Work to be completed – Restate, word for word, the run of lines that starts at the line containing "(472, 121) = (213, 339): grey cone -> none" and ends with the final line of the listing. Leave pictures out.

====

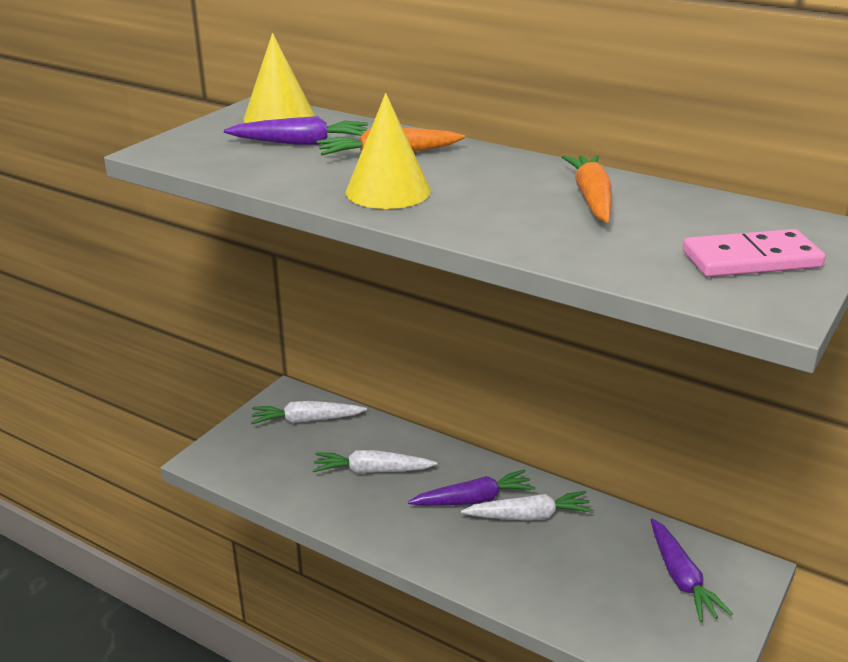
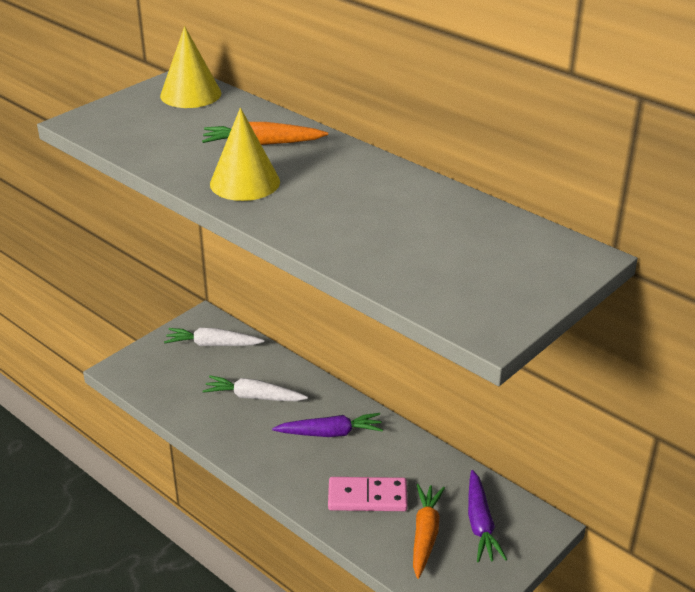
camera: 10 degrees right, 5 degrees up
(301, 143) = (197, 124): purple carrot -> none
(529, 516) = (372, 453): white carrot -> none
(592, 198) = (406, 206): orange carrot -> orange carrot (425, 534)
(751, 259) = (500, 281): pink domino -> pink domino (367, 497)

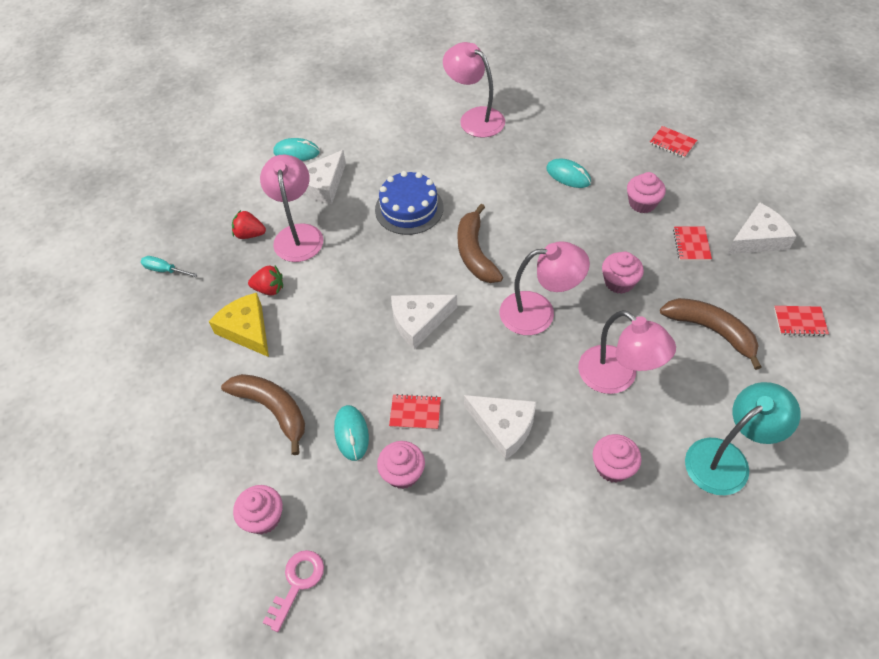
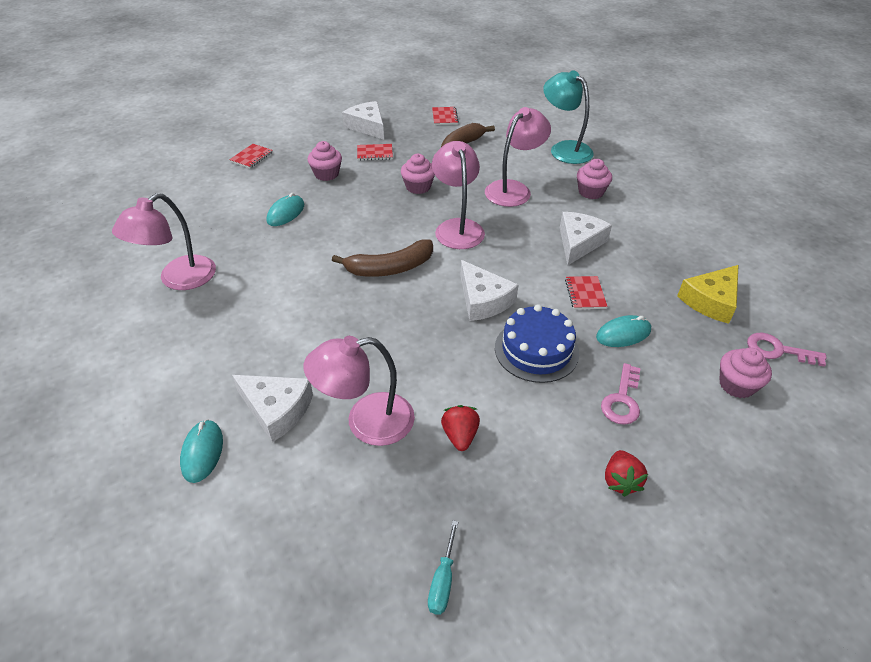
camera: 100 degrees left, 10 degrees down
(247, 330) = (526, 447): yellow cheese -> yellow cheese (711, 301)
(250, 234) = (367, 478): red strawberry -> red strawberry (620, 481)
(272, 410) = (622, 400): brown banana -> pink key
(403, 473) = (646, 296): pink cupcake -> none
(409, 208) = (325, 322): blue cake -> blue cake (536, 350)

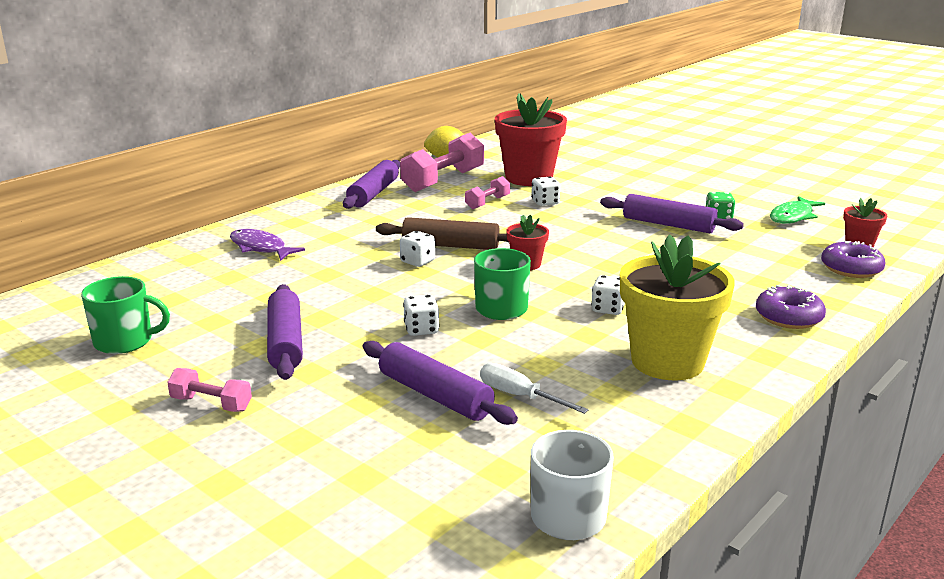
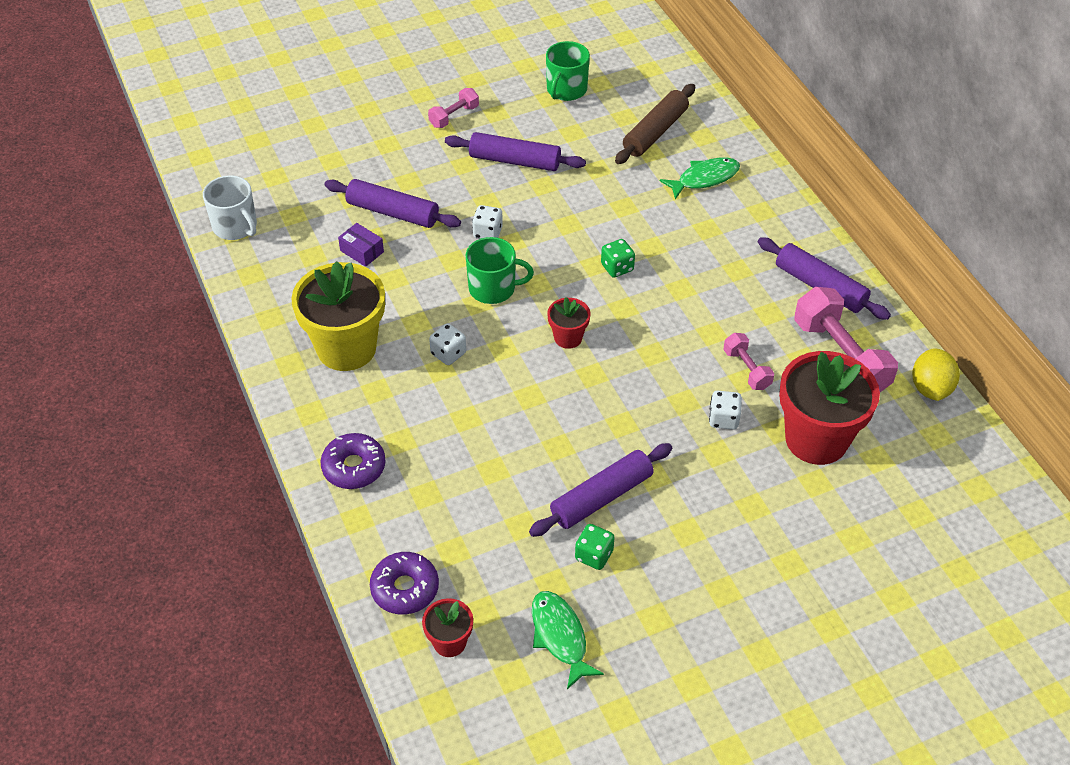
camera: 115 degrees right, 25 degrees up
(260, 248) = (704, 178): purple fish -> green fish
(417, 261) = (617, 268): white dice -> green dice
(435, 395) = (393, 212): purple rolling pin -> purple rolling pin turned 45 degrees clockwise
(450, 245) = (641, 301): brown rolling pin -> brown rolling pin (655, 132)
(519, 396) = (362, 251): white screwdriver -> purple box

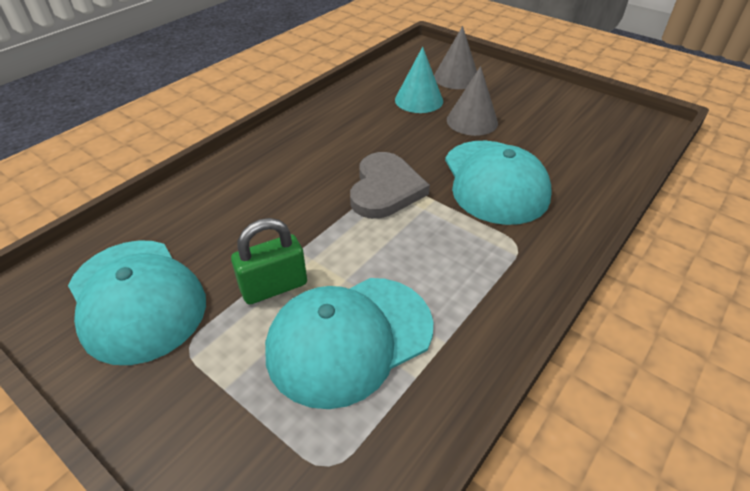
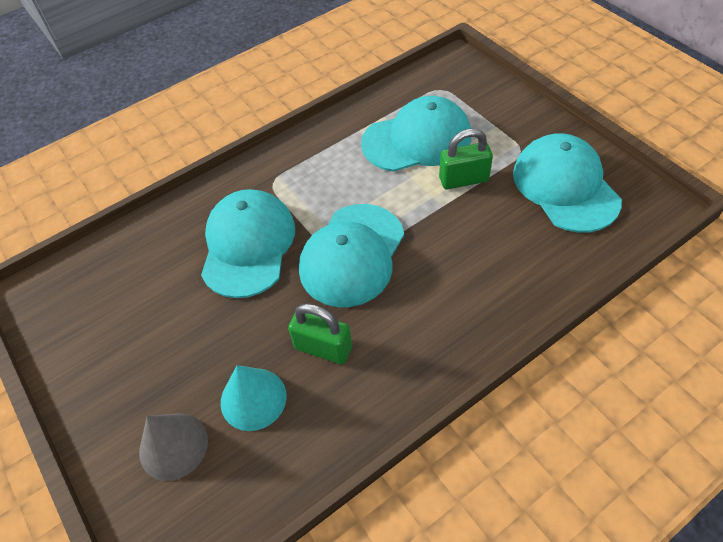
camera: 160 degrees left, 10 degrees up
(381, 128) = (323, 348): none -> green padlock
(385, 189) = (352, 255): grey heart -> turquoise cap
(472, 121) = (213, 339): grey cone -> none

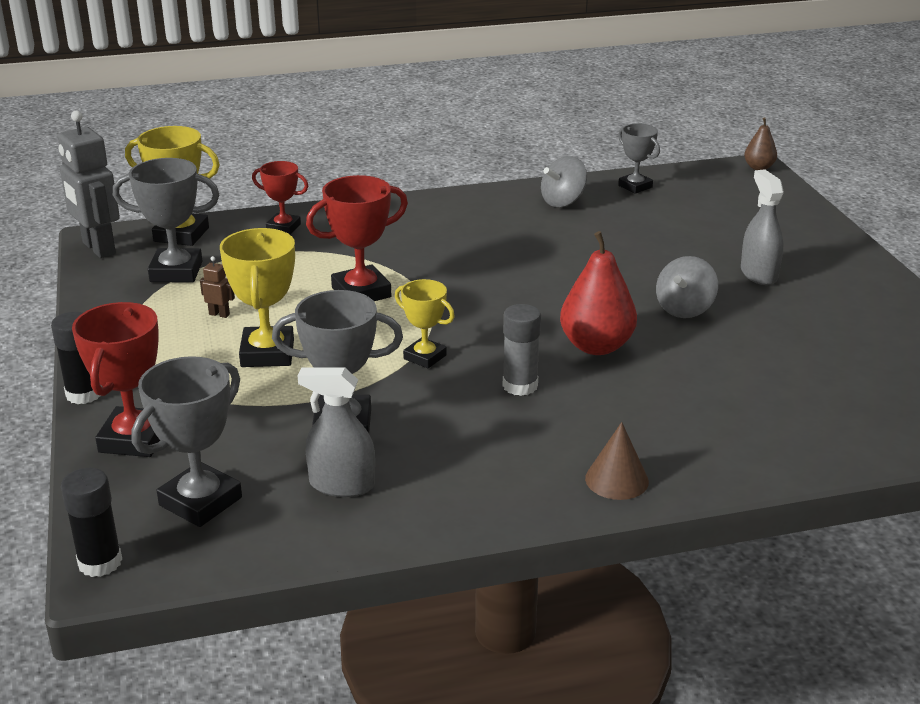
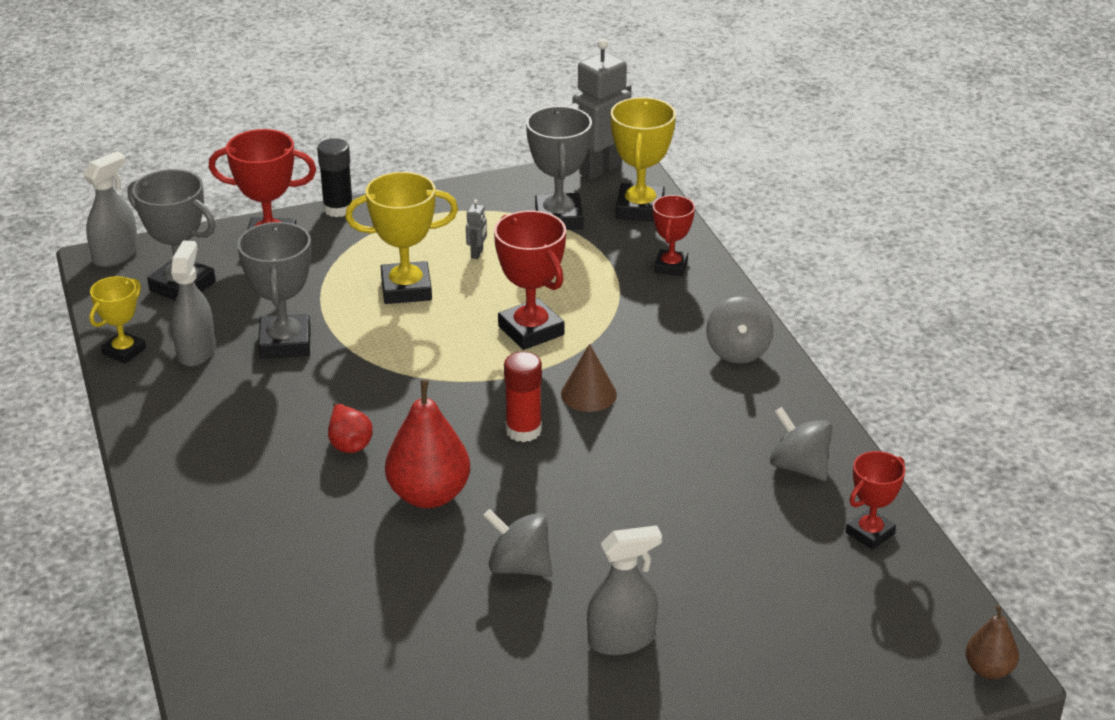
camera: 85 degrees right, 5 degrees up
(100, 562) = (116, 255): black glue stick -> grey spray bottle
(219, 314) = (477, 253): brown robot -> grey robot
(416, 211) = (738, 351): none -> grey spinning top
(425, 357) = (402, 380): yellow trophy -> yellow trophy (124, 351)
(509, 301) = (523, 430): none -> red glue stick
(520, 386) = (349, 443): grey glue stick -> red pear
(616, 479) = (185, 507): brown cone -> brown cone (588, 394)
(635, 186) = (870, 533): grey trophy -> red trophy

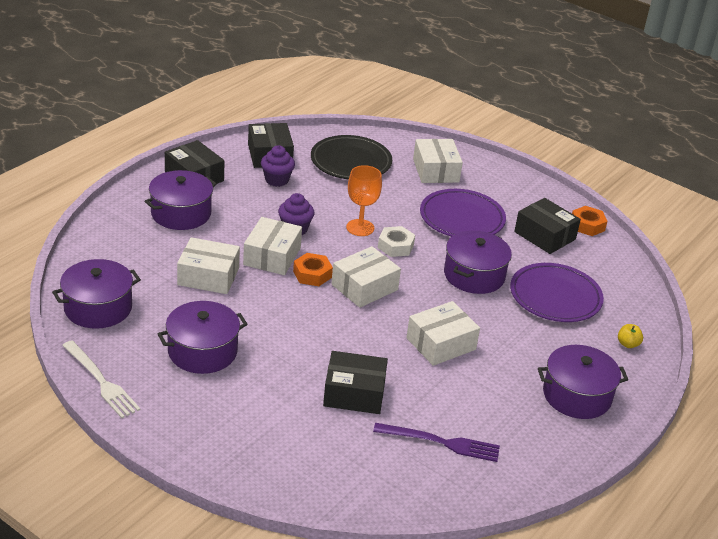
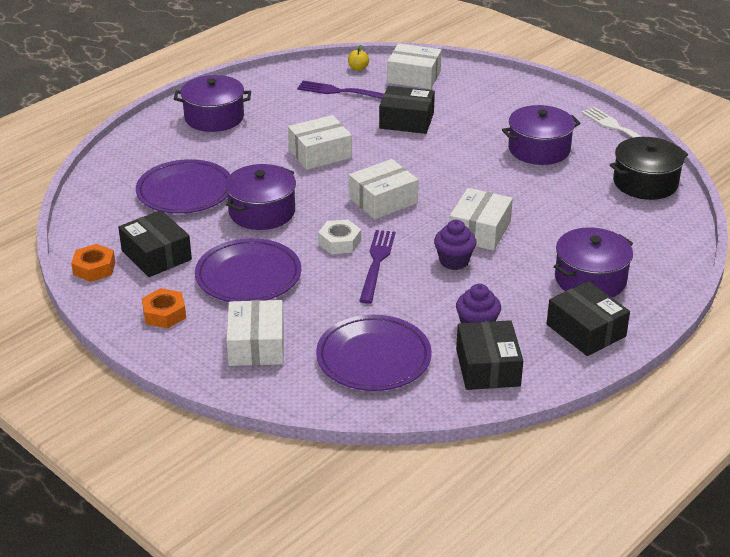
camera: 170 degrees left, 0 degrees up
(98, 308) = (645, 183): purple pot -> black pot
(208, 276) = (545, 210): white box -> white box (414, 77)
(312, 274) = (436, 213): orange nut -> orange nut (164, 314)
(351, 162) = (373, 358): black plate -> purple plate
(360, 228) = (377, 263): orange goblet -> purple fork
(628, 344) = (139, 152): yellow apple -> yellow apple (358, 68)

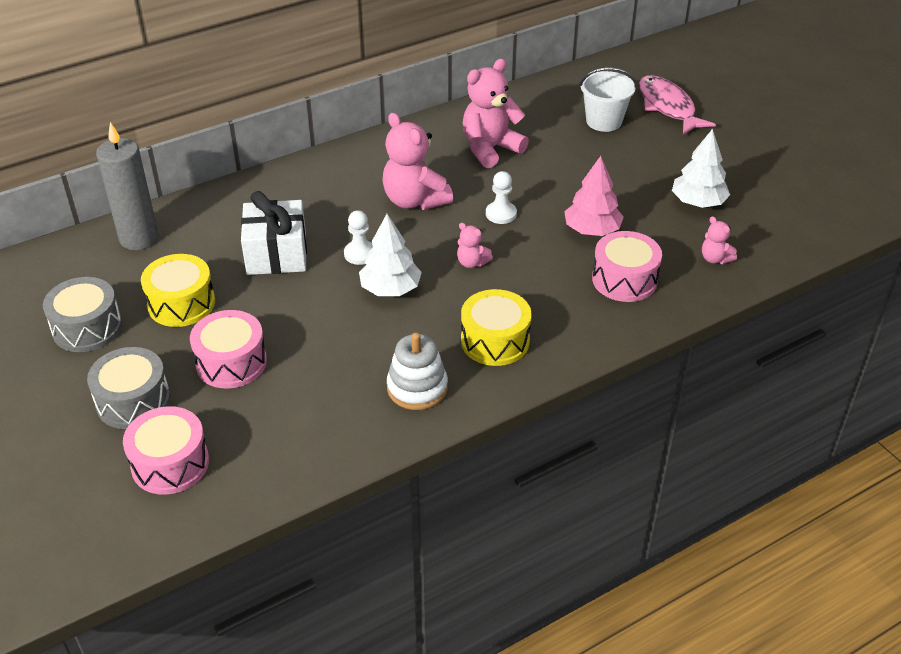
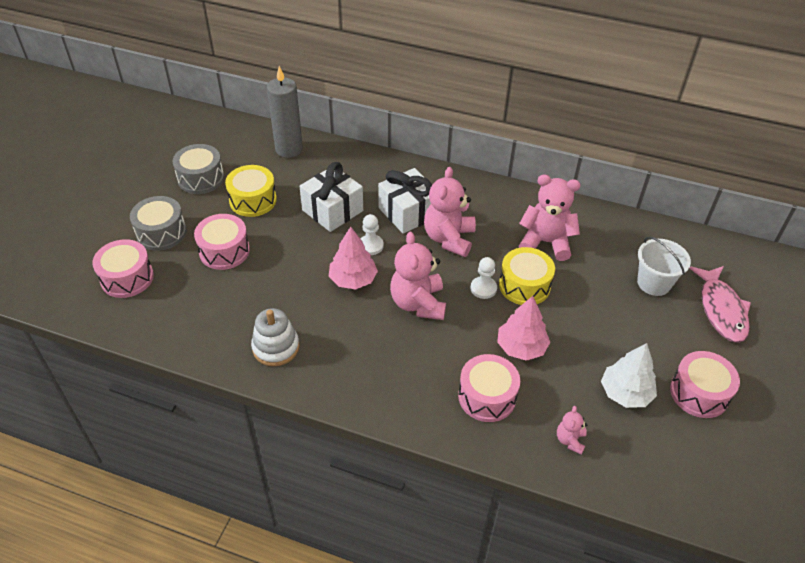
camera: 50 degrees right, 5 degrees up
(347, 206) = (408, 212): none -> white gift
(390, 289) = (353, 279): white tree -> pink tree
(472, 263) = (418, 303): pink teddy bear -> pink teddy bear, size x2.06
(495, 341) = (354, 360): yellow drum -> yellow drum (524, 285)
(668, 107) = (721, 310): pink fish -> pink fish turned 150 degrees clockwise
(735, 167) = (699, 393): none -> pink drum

====

Solution to this problem –
(472, 121) = (213, 339): grey cone -> none

camera: 85 degrees right, 5 degrees up
(100, 562) = (116, 255): black glue stick -> grey spray bottle
(219, 314) = (477, 253): brown robot -> grey robot
(416, 211) = (738, 351): none -> grey spinning top
(425, 357) = (402, 380): yellow trophy -> yellow trophy (124, 351)
(509, 301) = (523, 430): none -> red glue stick
(520, 386) = (349, 443): grey glue stick -> red pear
(616, 479) = (185, 507): brown cone -> brown cone (588, 394)
(635, 186) = (870, 533): grey trophy -> red trophy

camera: 170 degrees left, 0 degrees up
(98, 308) = (645, 183): purple pot -> black pot
(208, 276) = (545, 210): white box -> white box (414, 77)
(312, 274) = (436, 213): orange nut -> orange nut (164, 314)
(351, 162) = (373, 358): black plate -> purple plate
(360, 228) = (377, 263): orange goblet -> purple fork
(628, 344) = (139, 152): yellow apple -> yellow apple (358, 68)

camera: 50 degrees right, 5 degrees up
(347, 206) = (408, 212): none -> white gift
(390, 289) = (353, 279): white tree -> pink tree
(472, 263) = (418, 303): pink teddy bear -> pink teddy bear, size x2.06
(495, 341) = (354, 360): yellow drum -> yellow drum (524, 285)
(668, 107) = (721, 310): pink fish -> pink fish turned 150 degrees clockwise
(735, 167) = (699, 393): none -> pink drum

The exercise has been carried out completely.